• Exercise goal
The expected result is the full listing, retyped exactly, without a single picture.

• Recorded information
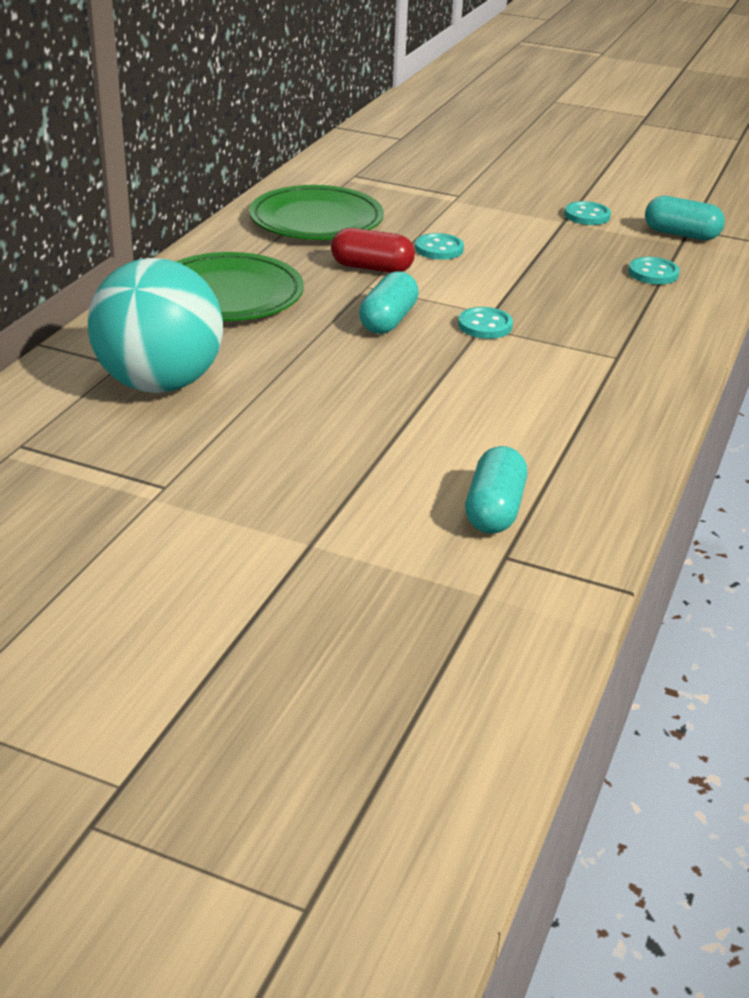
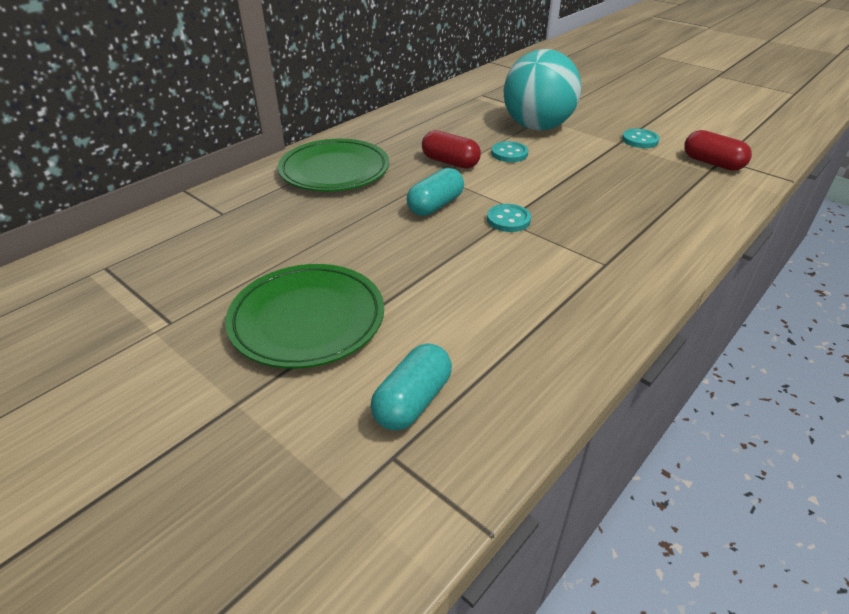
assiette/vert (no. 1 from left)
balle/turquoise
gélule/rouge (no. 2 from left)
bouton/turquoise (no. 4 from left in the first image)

• Reply to the task
assiette/vert (no. 1 from left)
balle/turquoise
gélule/rouge (no. 2 from left)
bouton/turquoise (no. 4 from left in the first image)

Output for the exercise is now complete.